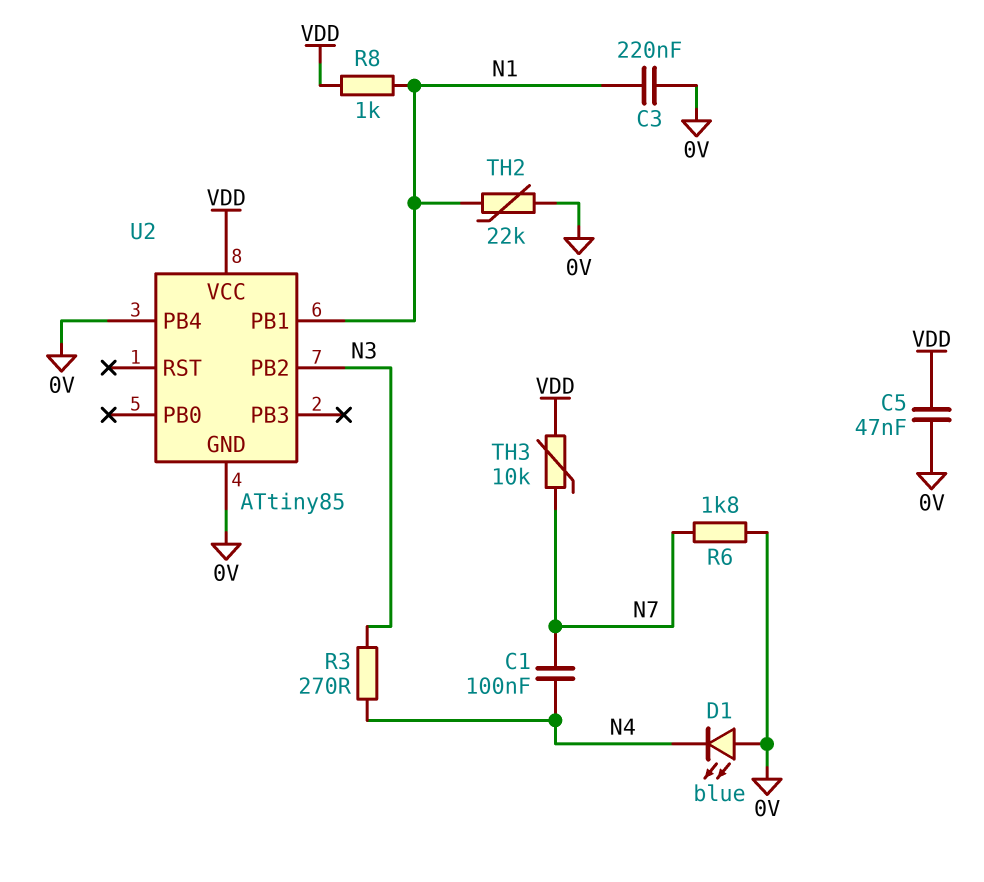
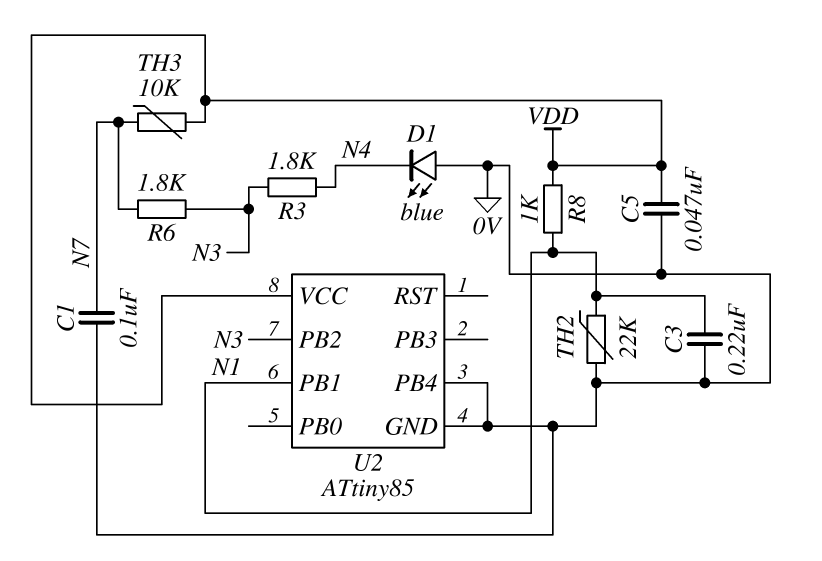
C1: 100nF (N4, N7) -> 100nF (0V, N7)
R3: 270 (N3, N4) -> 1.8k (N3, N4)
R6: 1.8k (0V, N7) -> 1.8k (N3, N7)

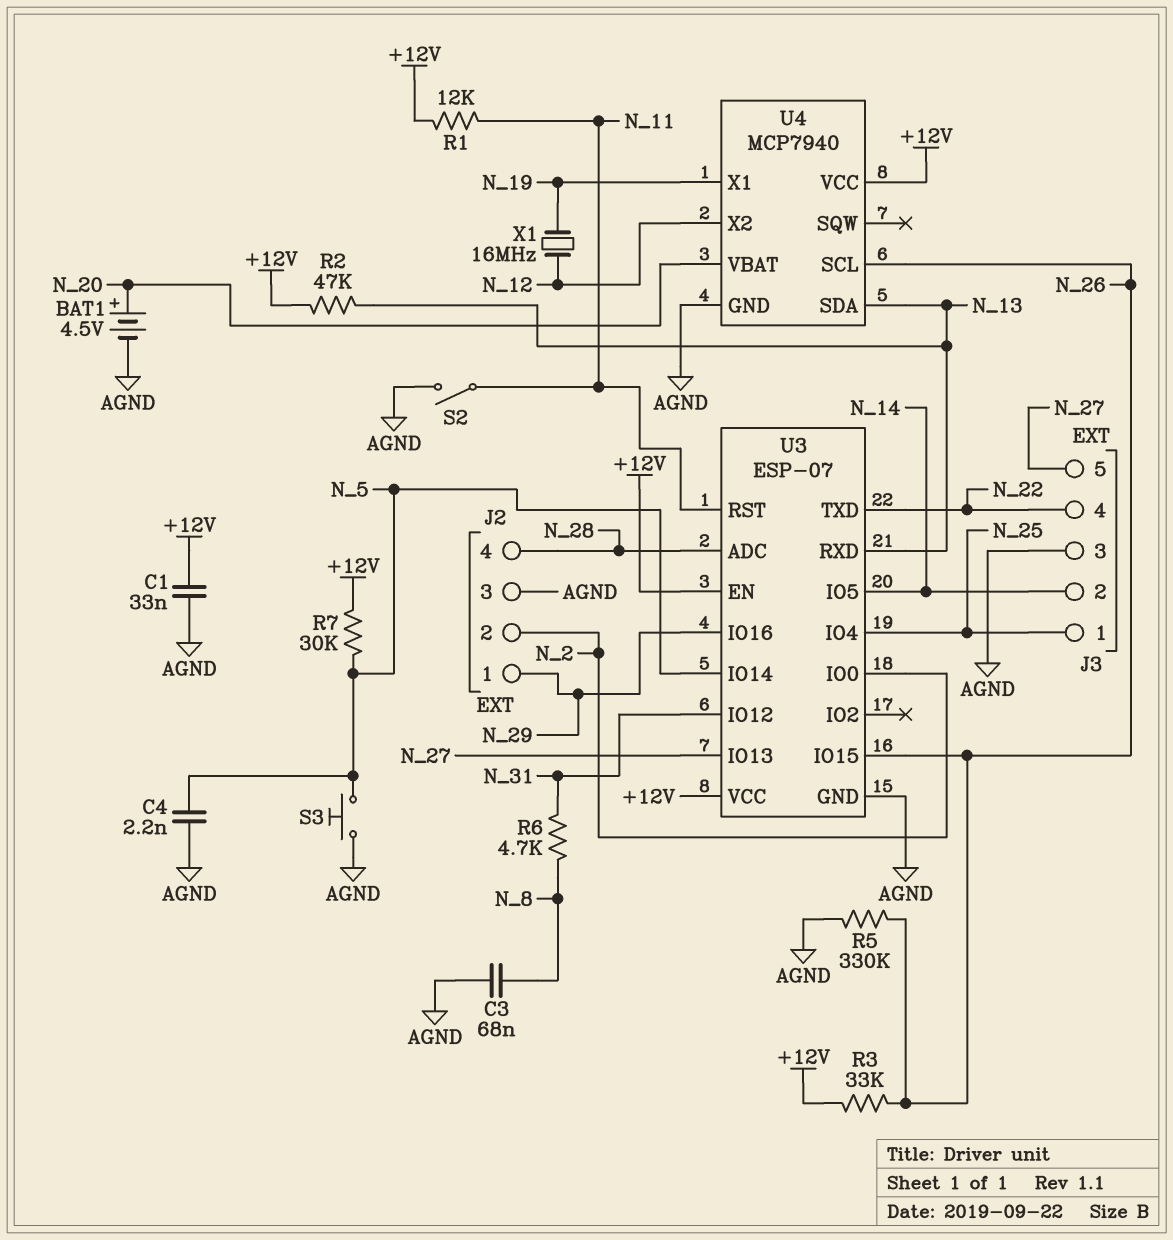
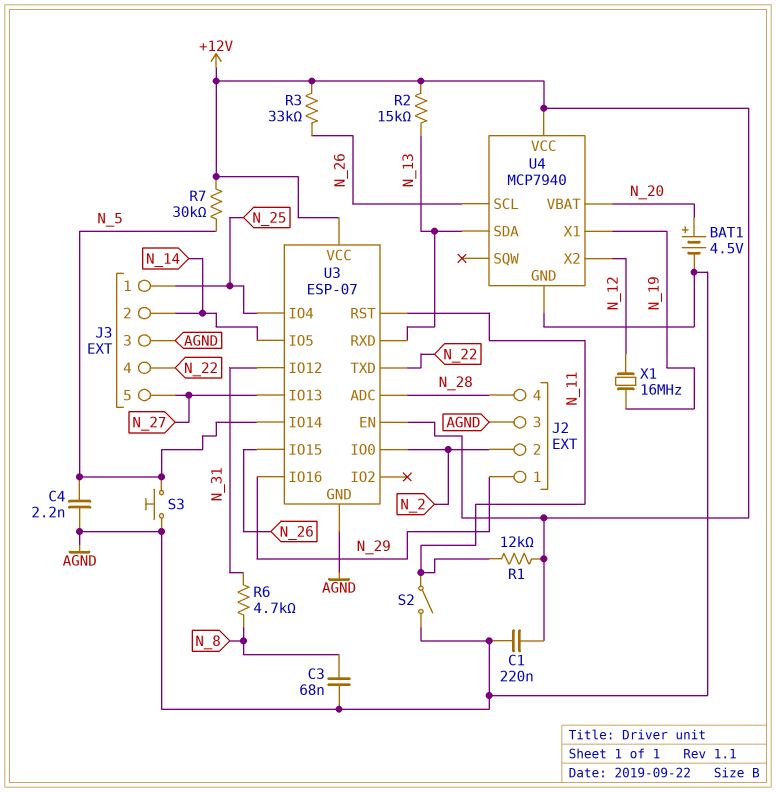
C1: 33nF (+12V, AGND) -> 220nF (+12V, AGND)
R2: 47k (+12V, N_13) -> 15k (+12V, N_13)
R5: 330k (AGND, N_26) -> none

- - - -

Prompt - Beginning with the line that holds "R6: 1.8k (0V, N7) -> 1.8k (N3, N7)", extract every line to the end of the material, exactly as it stands, and drop the pictures.

Solution for this exercise -
R6: 1.8k (0V, N7) -> 1.8k (N3, N7)

C1: 33nF (+12V, AGND) -> 220nF (+12V, AGND)
R2: 47k (+12V, N_13) -> 15k (+12V, N_13)
R5: 330k (AGND, N_26) -> none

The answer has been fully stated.